— Information provided —
◇ ◇ ◇ ◇ ◇ ◇ ◇
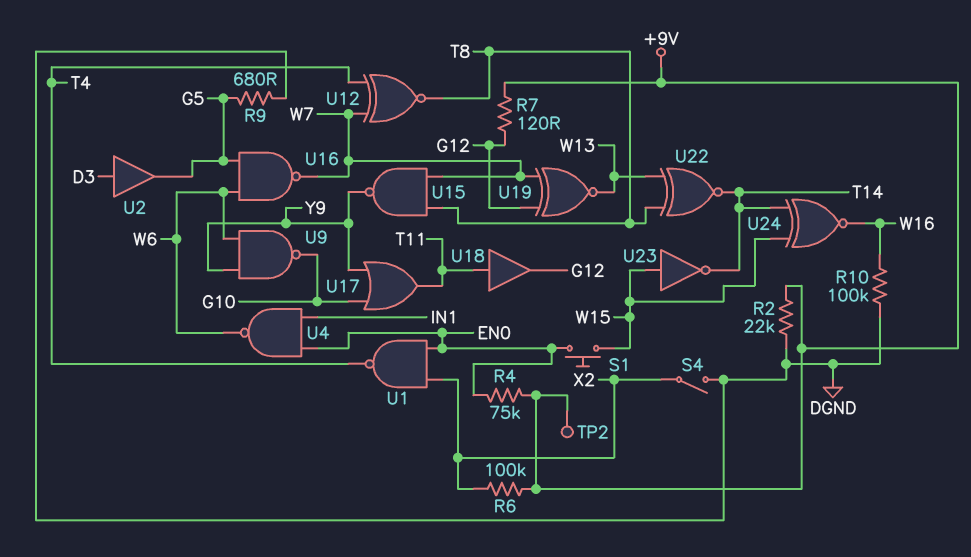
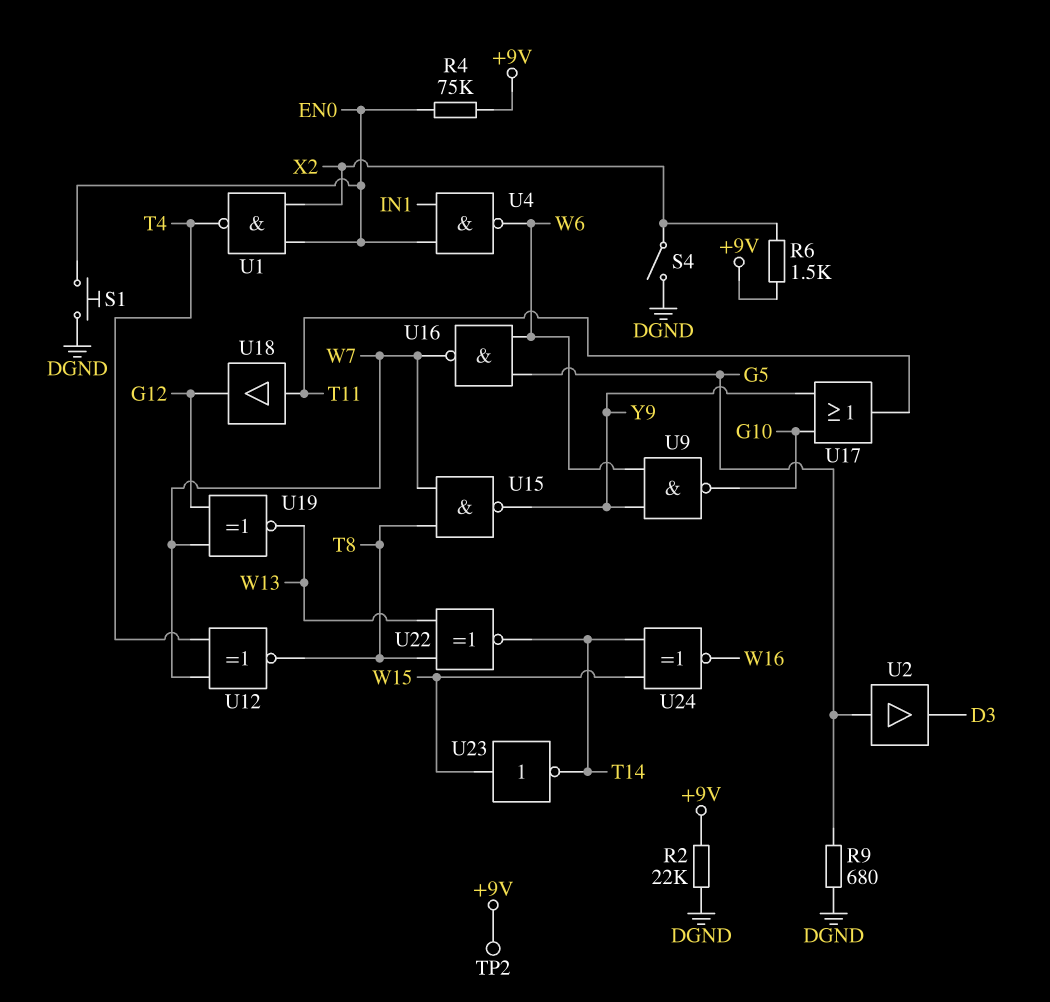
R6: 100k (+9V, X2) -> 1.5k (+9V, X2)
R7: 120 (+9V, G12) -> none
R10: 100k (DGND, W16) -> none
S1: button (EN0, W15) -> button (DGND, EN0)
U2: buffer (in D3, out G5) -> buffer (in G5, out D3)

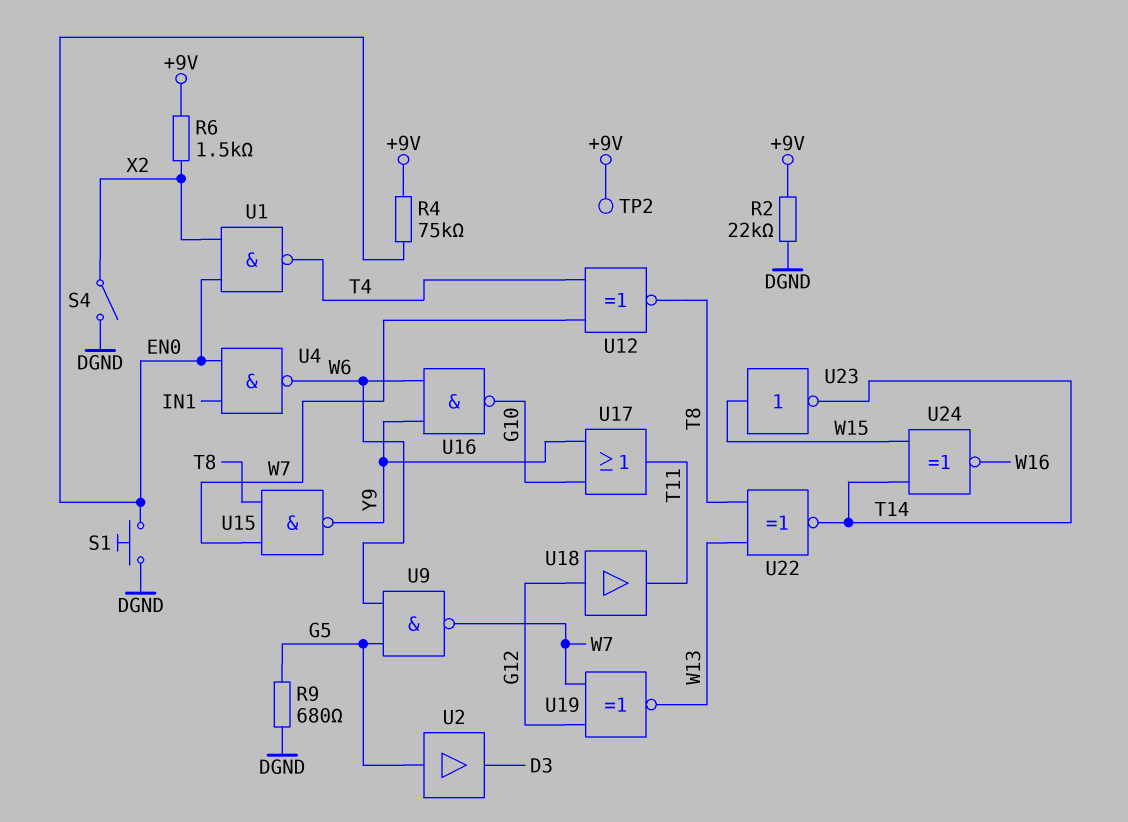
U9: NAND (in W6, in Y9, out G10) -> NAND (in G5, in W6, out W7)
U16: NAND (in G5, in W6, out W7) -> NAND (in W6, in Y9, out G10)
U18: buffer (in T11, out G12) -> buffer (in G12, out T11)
◇ ◇ ◇ ◇ ◇ ◇ ◇
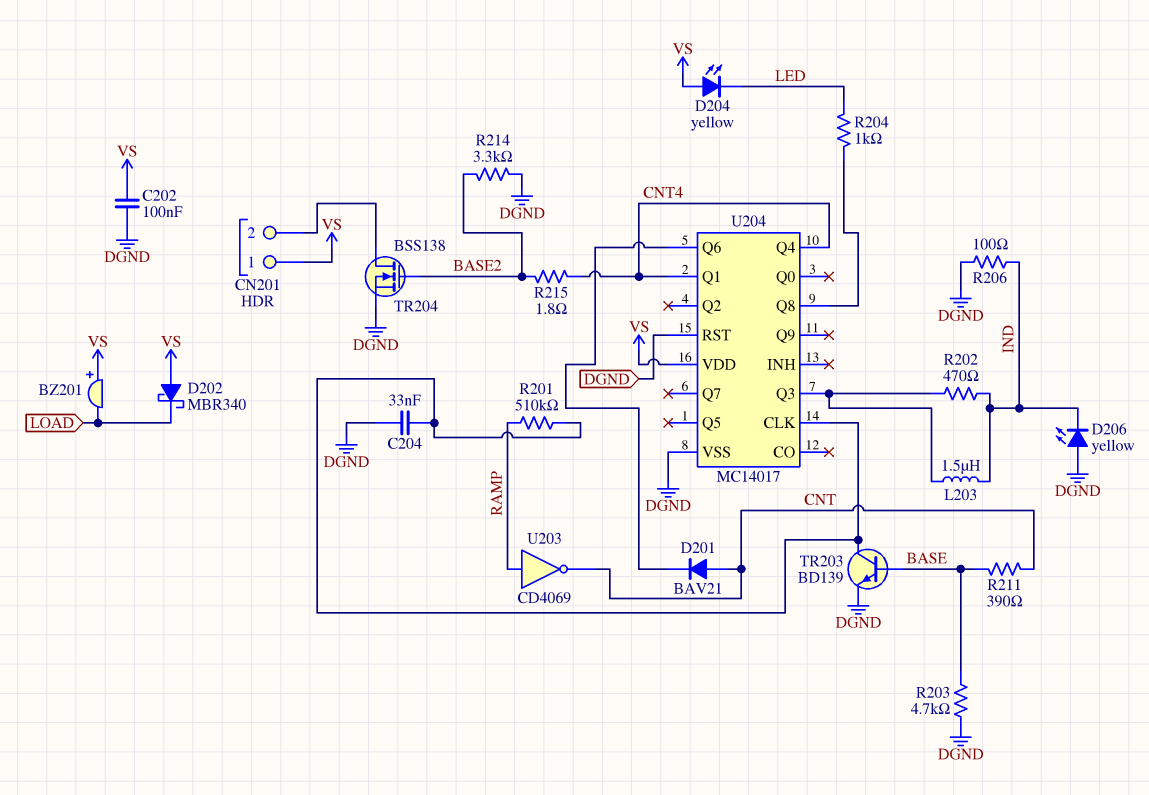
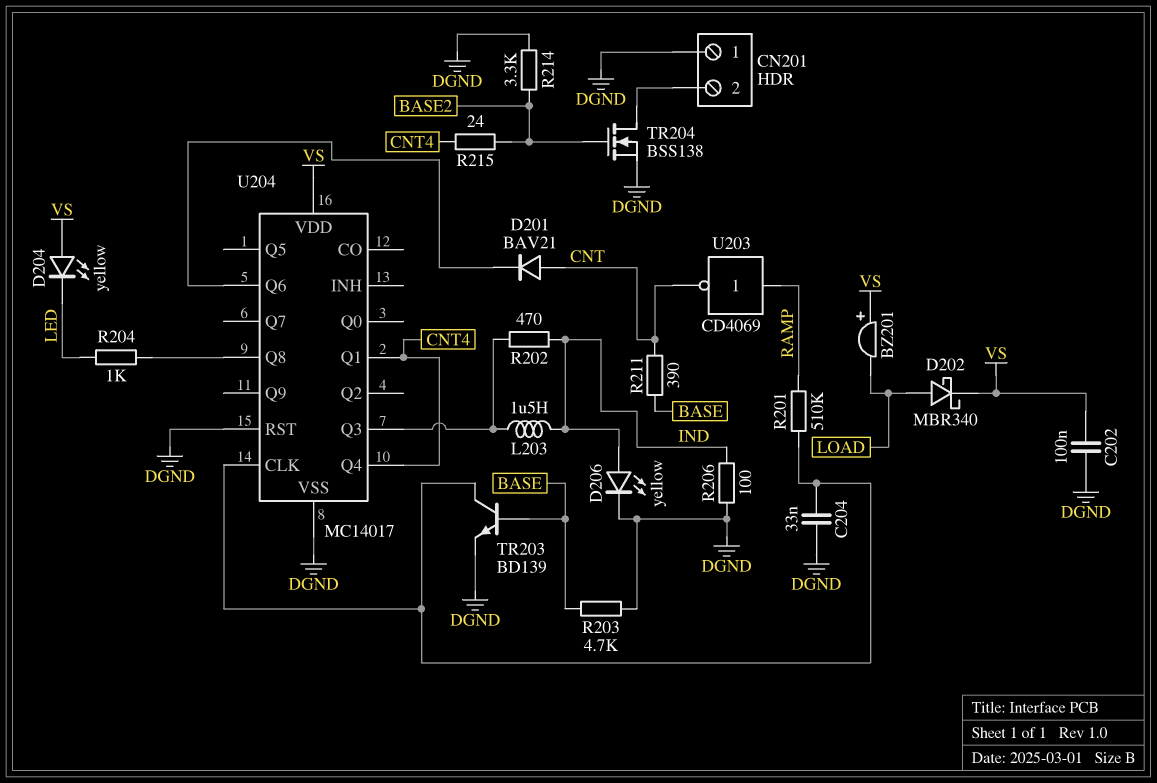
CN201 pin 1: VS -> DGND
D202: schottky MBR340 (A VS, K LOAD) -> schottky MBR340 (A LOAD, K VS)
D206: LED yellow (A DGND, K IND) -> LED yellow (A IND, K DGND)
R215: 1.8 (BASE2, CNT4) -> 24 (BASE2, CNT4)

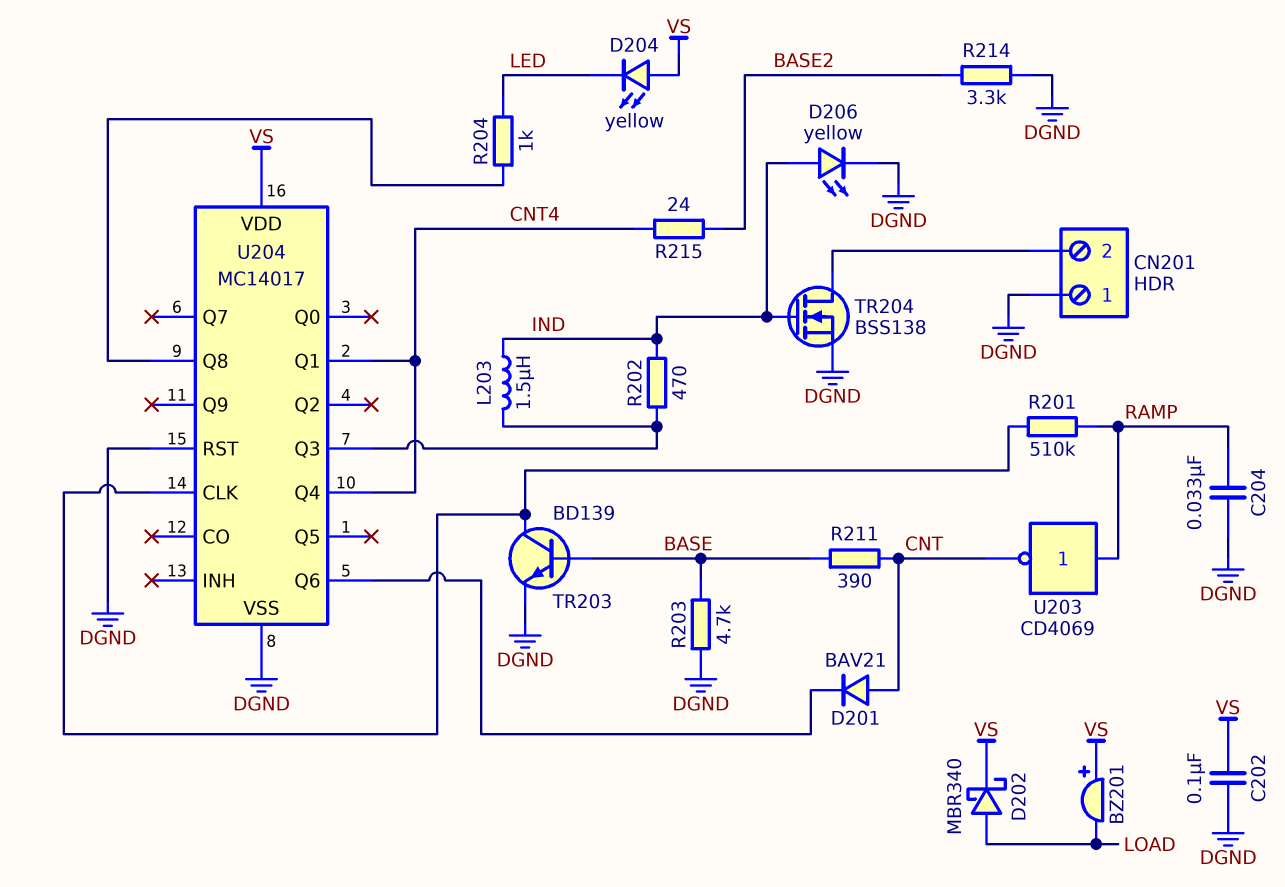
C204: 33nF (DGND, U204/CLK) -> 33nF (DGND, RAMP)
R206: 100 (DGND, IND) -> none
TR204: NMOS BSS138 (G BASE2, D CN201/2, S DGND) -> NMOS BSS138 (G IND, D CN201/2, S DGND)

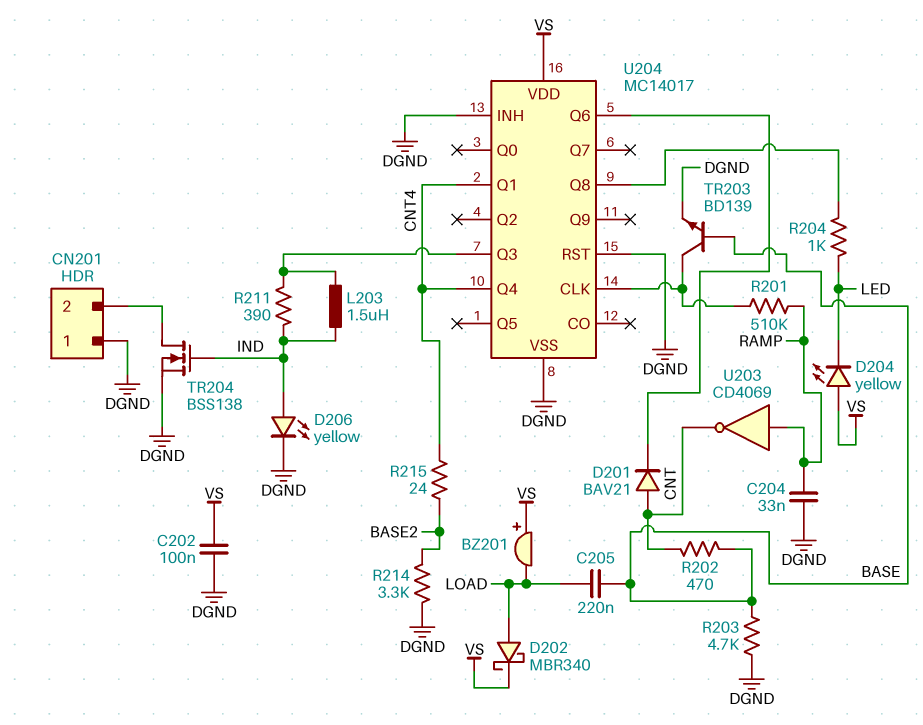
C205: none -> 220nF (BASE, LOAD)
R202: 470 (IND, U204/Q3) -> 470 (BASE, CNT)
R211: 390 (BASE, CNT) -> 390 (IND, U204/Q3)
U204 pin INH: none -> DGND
◇ ◇ ◇ ◇ ◇ ◇ ◇
— Work instructions —
Read through the entries, then copy every line where the string "none" is found.

— Reply —
R7: 120 (+9V, G12) -> none
R10: 100k (DGND, W16) -> none
R206: 100 (DGND, IND) -> none
C205: none -> 220nF (BASE, LOAD)
U204 pin INH: none -> DGND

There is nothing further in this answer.